§ **The problem**:
All records below are to be repeated exactly, with the pictures left out.

§ **Working data**:
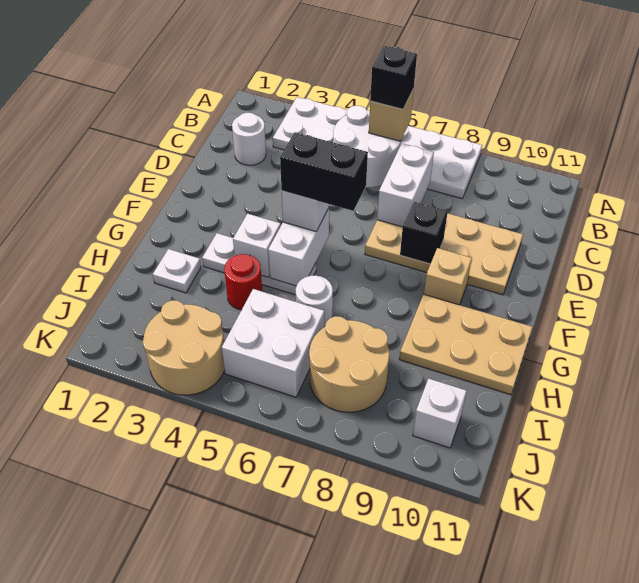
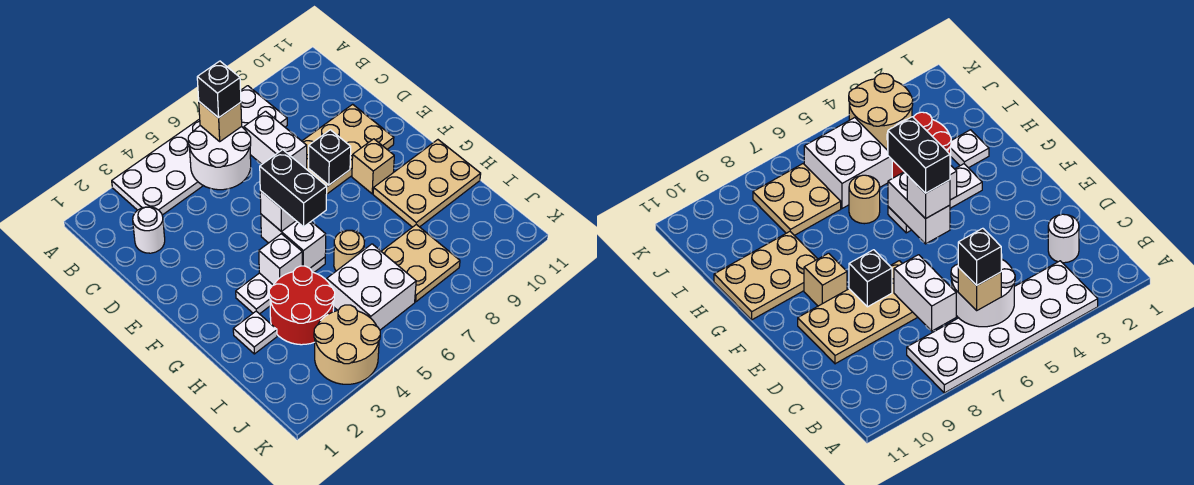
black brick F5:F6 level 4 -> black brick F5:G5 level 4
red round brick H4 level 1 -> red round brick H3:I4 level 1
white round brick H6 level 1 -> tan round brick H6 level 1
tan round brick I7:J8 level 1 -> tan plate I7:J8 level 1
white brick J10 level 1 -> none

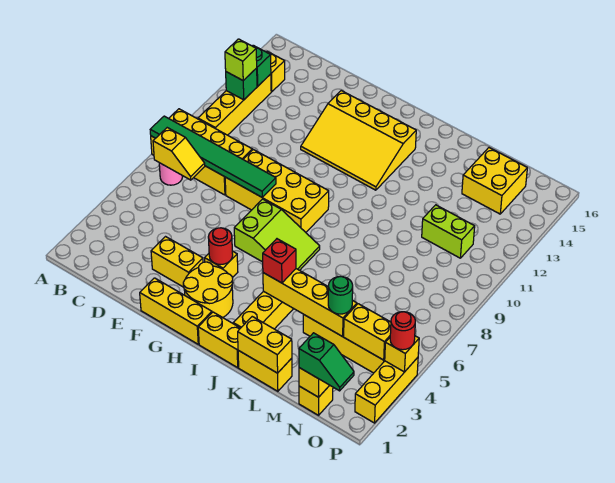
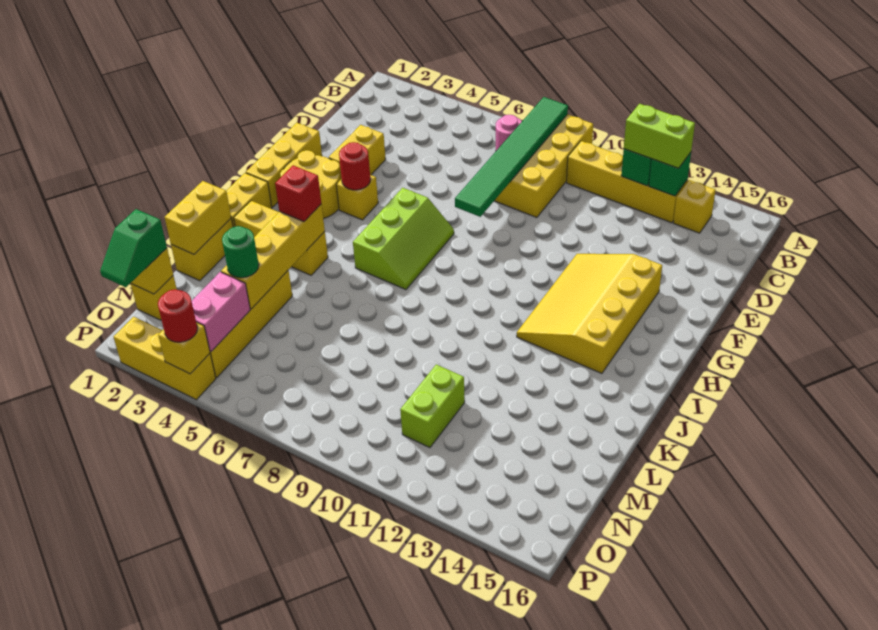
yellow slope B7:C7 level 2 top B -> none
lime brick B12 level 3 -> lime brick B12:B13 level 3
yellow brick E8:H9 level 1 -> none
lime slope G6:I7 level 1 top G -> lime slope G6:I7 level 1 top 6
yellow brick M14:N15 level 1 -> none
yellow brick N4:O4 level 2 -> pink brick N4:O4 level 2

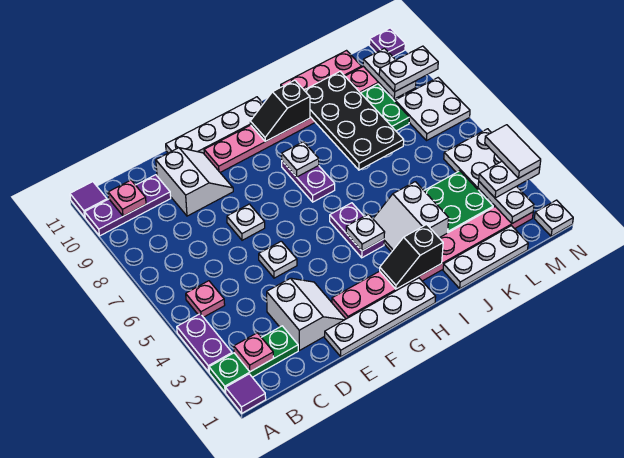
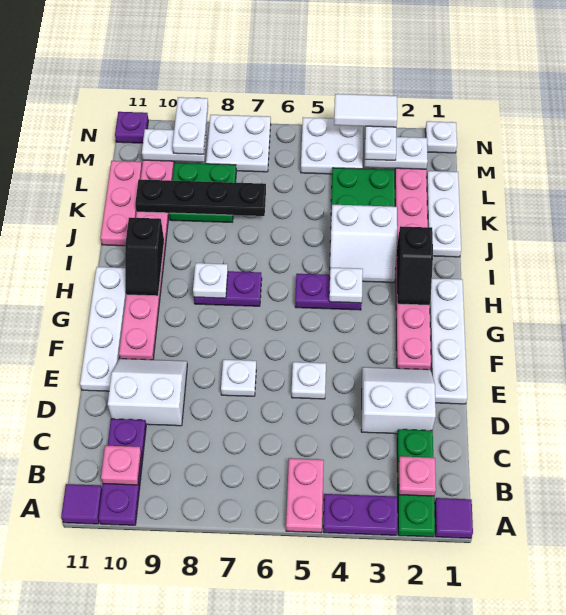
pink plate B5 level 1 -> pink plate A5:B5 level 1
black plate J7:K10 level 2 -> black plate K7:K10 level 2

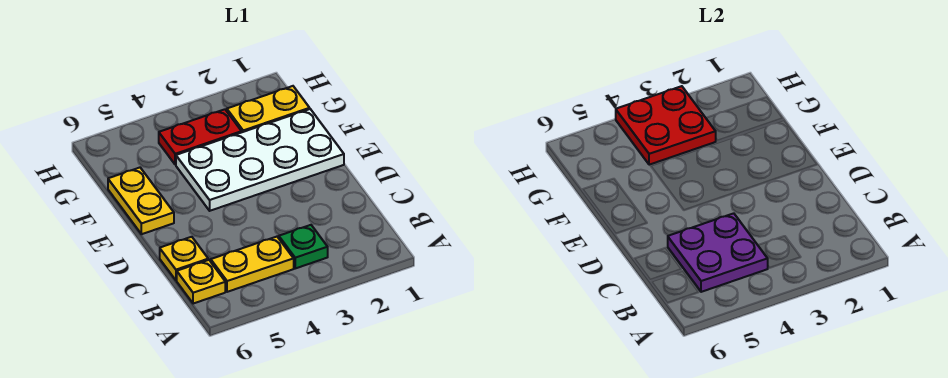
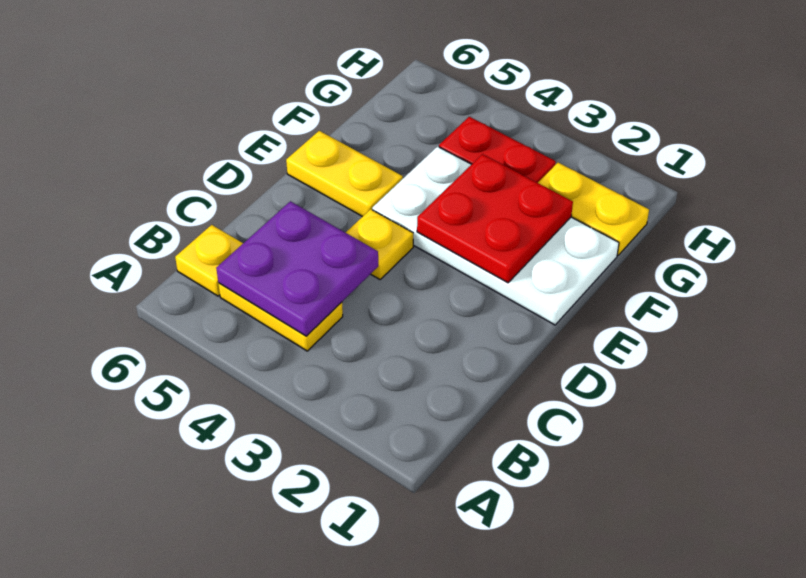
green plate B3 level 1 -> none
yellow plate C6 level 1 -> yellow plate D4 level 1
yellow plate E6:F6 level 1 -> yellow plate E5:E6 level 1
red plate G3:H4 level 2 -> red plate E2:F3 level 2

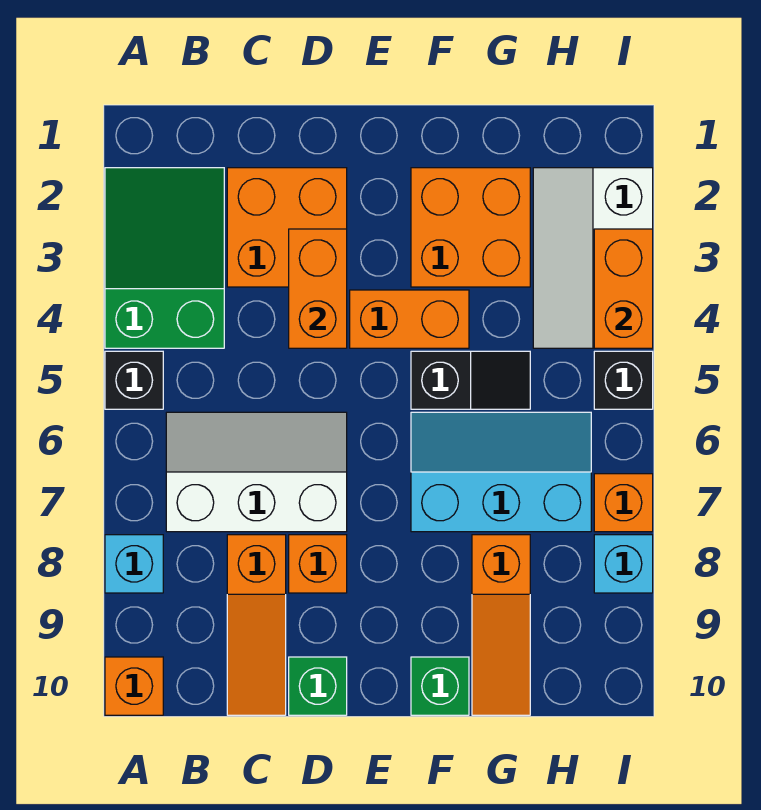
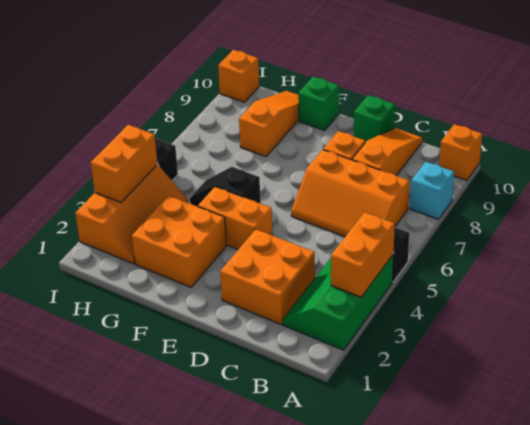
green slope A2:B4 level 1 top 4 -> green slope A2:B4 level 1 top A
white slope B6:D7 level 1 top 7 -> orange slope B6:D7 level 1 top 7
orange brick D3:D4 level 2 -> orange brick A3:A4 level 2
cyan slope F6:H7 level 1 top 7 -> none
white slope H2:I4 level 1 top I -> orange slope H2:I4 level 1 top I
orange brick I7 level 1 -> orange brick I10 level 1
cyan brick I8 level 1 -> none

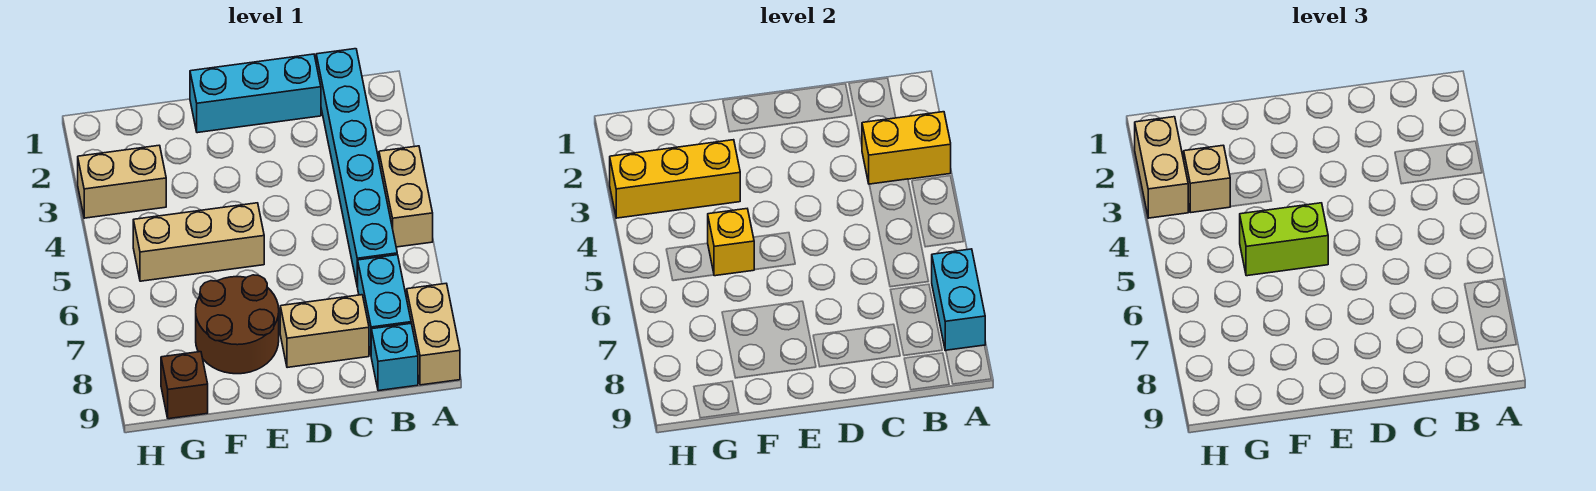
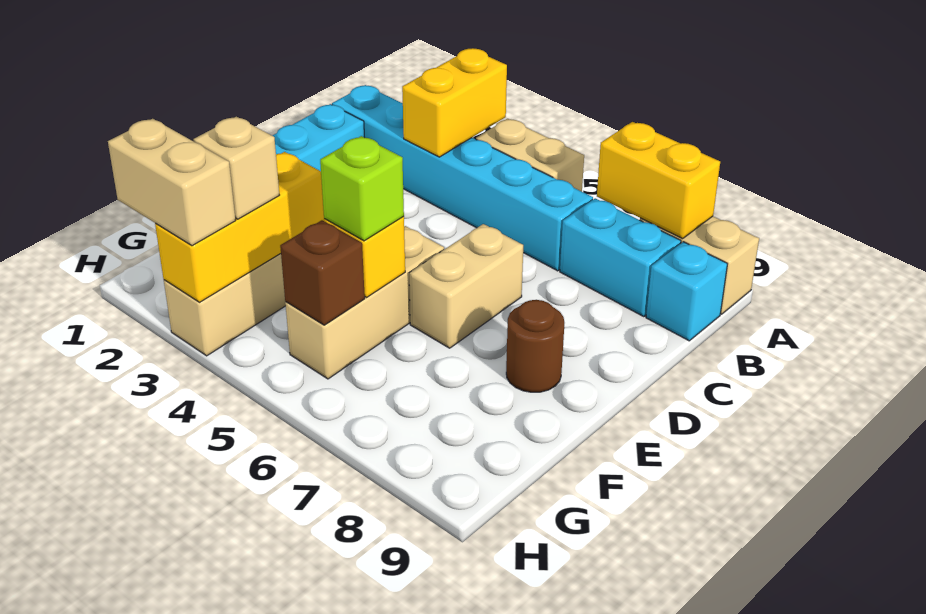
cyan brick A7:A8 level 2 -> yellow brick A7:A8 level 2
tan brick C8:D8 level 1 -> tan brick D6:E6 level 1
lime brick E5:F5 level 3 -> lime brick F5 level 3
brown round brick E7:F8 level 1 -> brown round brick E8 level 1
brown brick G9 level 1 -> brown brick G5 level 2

§ **Response**:
black brick F5:F6 level 4 -> black brick F5:G5 level 4
red round brick H4 level 1 -> red round brick H3:I4 level 1
white round brick H6 level 1 -> tan round brick H6 level 1
tan round brick I7:J8 level 1 -> tan plate I7:J8 level 1
white brick J10 level 1 -> none

yellow slope B7:C7 level 2 top B -> none
lime brick B12 level 3 -> lime brick B12:B13 level 3
yellow brick E8:H9 level 1 -> none
lime slope G6:I7 level 1 top G -> lime slope G6:I7 level 1 top 6
yellow brick M14:N15 level 1 -> none
yellow brick N4:O4 level 2 -> pink brick N4:O4 level 2

pink plate B5 level 1 -> pink plate A5:B5 level 1
black plate J7:K10 level 2 -> black plate K7:K10 level 2

green plate B3 level 1 -> none
yellow plate C6 level 1 -> yellow plate D4 level 1
yellow plate E6:F6 level 1 -> yellow plate E5:E6 level 1
red plate G3:H4 level 2 -> red plate E2:F3 level 2

green slope A2:B4 level 1 top 4 -> green slope A2:B4 level 1 top A
white slope B6:D7 level 1 top 7 -> orange slope B6:D7 level 1 top 7
orange brick D3:D4 level 2 -> orange brick A3:A4 level 2
cyan slope F6:H7 level 1 top 7 -> none
white slope H2:I4 level 1 top I -> orange slope H2:I4 level 1 top I
orange brick I7 level 1 -> orange brick I10 level 1
cyan brick I8 level 1 -> none

cyan brick A7:A8 level 2 -> yellow brick A7:A8 level 2
tan brick C8:D8 level 1 -> tan brick D6:E6 level 1
lime brick E5:F5 level 3 -> lime brick F5 level 3
brown round brick E7:F8 level 1 -> brown round brick E8 level 1
brown brick G9 level 1 -> brown brick G5 level 2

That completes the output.